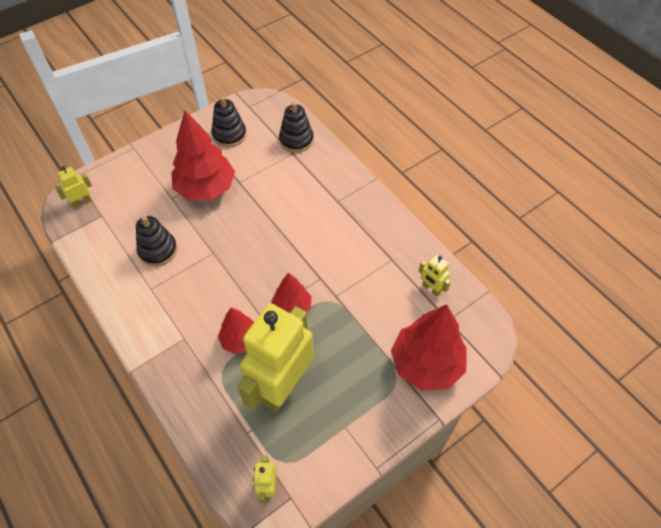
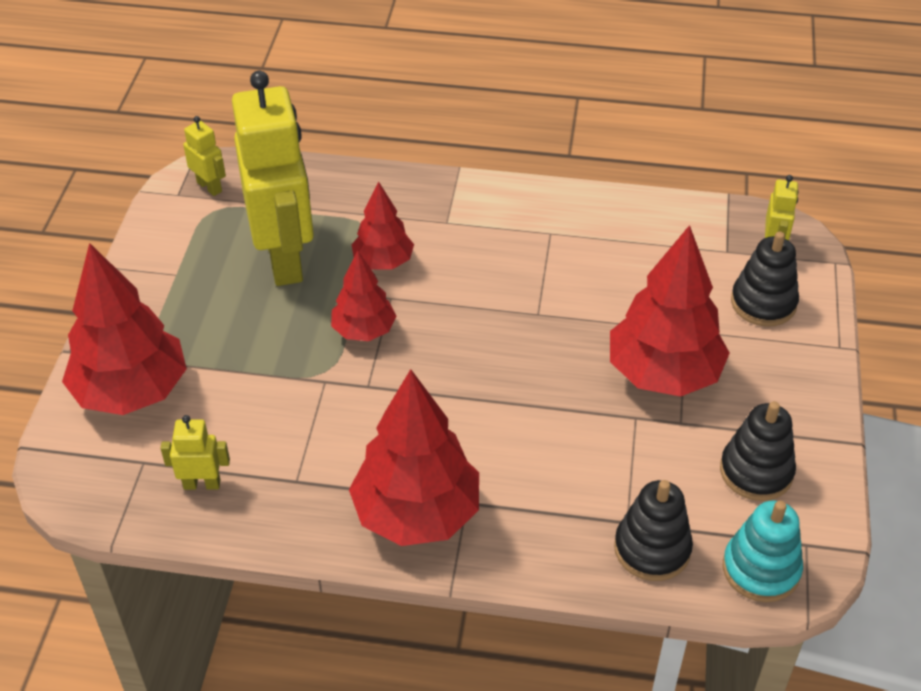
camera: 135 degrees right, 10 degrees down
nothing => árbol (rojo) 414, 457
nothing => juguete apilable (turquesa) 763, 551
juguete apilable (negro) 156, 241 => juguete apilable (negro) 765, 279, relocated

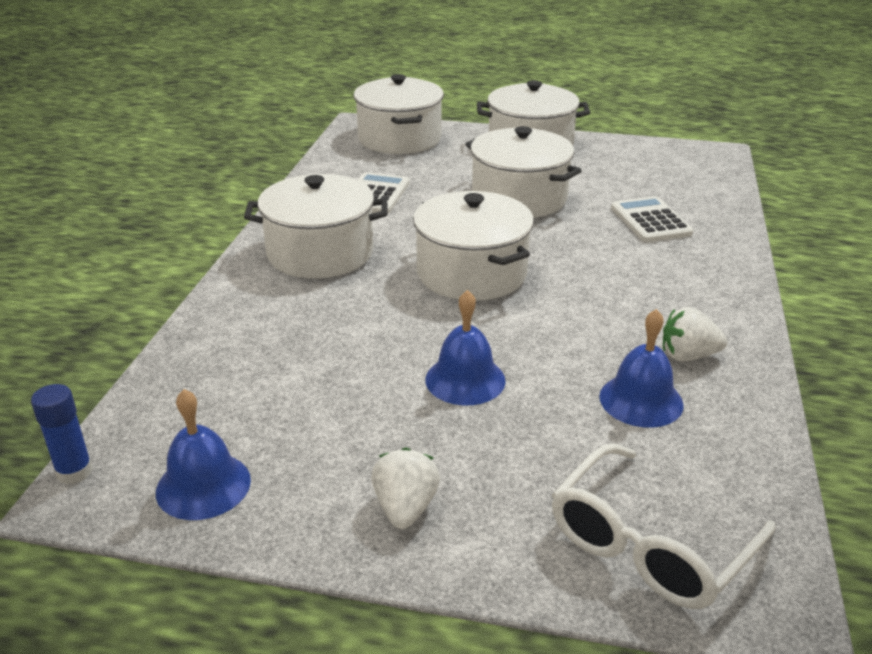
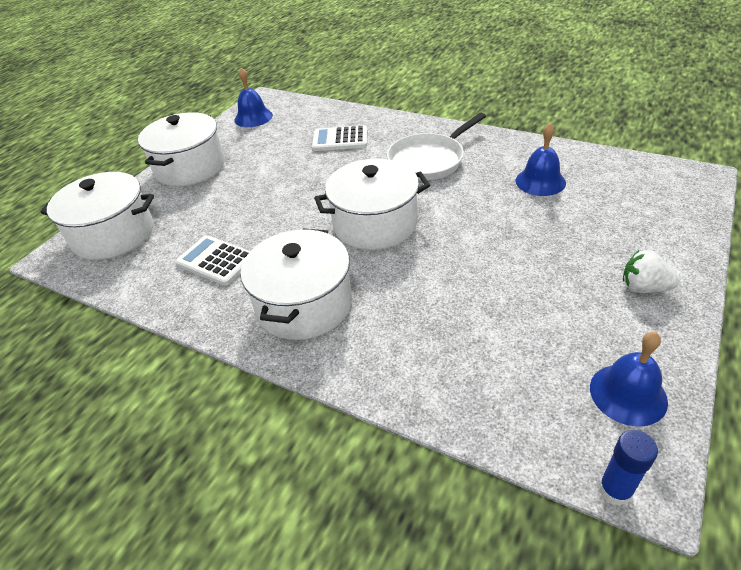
camera: 70 degrees left, 10 degrees up
campana (azul) 465, 347 => campana (azul) 254, 97, relocated
nothing => sartén (blanco) 436, 146
olla (blanco) 524, 172 => nothing
gafas (blanco) 664, 526 => nothing
fresa (blanco) 695, 334 => nothing

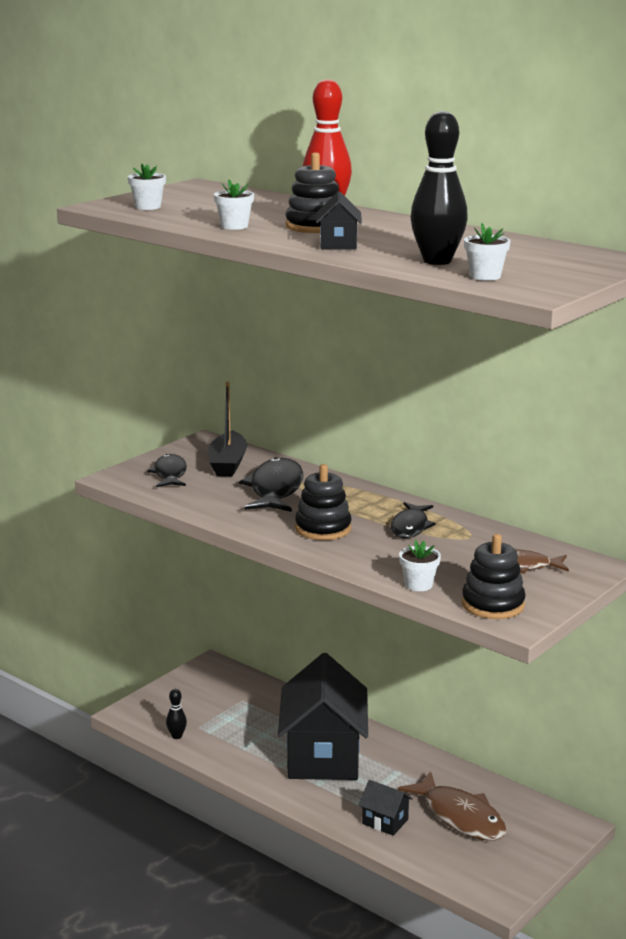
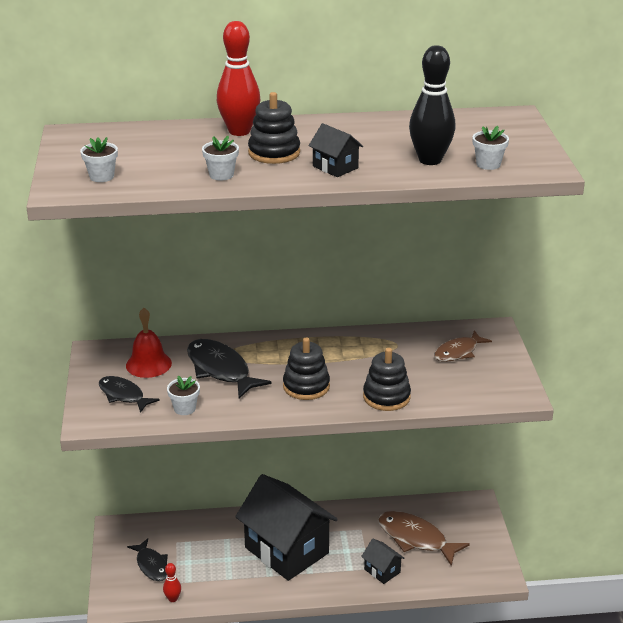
camera: 45 degrees left, 10 degrees up
barco (negro) 227, 429 => campana (rojo) 149, 343
pez (negro) 413, 520 => pez (negro) 147, 560, relocated
bolo (negro) 176, 714 => bolo (rojo) 172, 582
maceta (blanco) 420, 565 => maceta (blanco) 183, 395, relocated
casa (negro) 386, 808 => casa (negro) 383, 561, 60 degrees clockwise
juguete apilable (negro) 494, 576 => juguete apilable (negro) 387, 379, relocated
pez (marrón) 452, 806 => pez (marrón) 424, 538, 150 degrees counterclockwise

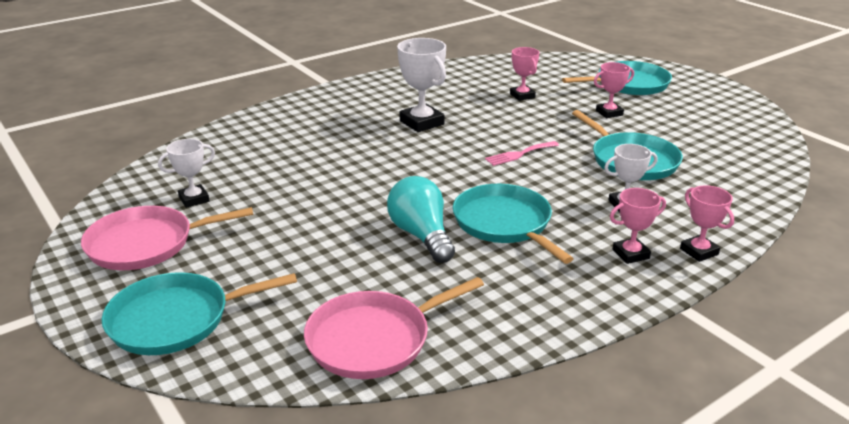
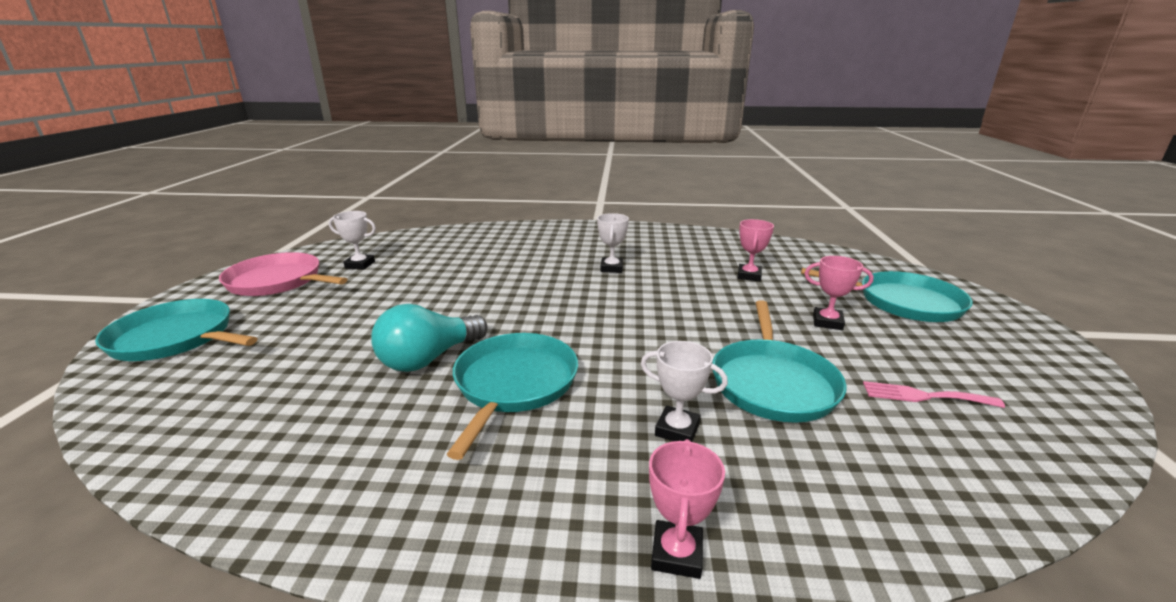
camera: 40 degrees right, 5 degrees down
bombilla (turquesa) 421, 219 => bombilla (turquesa) 429, 338, 150 degrees counterclockwise
trofeo (blanco) 421, 85 => trofeo (blanco) 613, 243, x0.62
tenedor (rosa) 522, 153 => tenedor (rosa) 934, 394, relocated
sartén (rosa) 394, 328 => nothing
trofeo (rosa) 638, 226 => nothing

::::

* **TASK TO COMPLETE**: Give back every line of the material exactly as written, but not the pictures.

* **RESULT OF THE TASK**:
camera: 135 degrees right, 10 degrees down
nothing => árbol (rojo) 414, 457
nothing => juguete apilable (turquesa) 763, 551
juguete apilable (negro) 156, 241 => juguete apilable (negro) 765, 279, relocated

camera: 70 degrees left, 10 degrees up
campana (azul) 465, 347 => campana (azul) 254, 97, relocated
nothing => sartén (blanco) 436, 146
olla (blanco) 524, 172 => nothing
gafas (blanco) 664, 526 => nothing
fresa (blanco) 695, 334 => nothing

camera: 45 degrees left, 10 degrees up
barco (negro) 227, 429 => campana (rojo) 149, 343
pez (negro) 413, 520 => pez (negro) 147, 560, relocated
bolo (negro) 176, 714 => bolo (rojo) 172, 582
maceta (blanco) 420, 565 => maceta (blanco) 183, 395, relocated
casa (negro) 386, 808 => casa (negro) 383, 561, 60 degrees clockwise
juguete apilable (negro) 494, 576 => juguete apilable (negro) 387, 379, relocated
pez (marrón) 452, 806 => pez (marrón) 424, 538, 150 degrees counterclockwise

camera: 40 degrees right, 5 degrees down
bombilla (turquesa) 421, 219 => bombilla (turquesa) 429, 338, 150 degrees counterclockwise
trofeo (blanco) 421, 85 => trofeo (blanco) 613, 243, x0.62
tenedor (rosa) 522, 153 => tenedor (rosa) 934, 394, relocated
sartén (rosa) 394, 328 => nothing
trofeo (rosa) 638, 226 => nothing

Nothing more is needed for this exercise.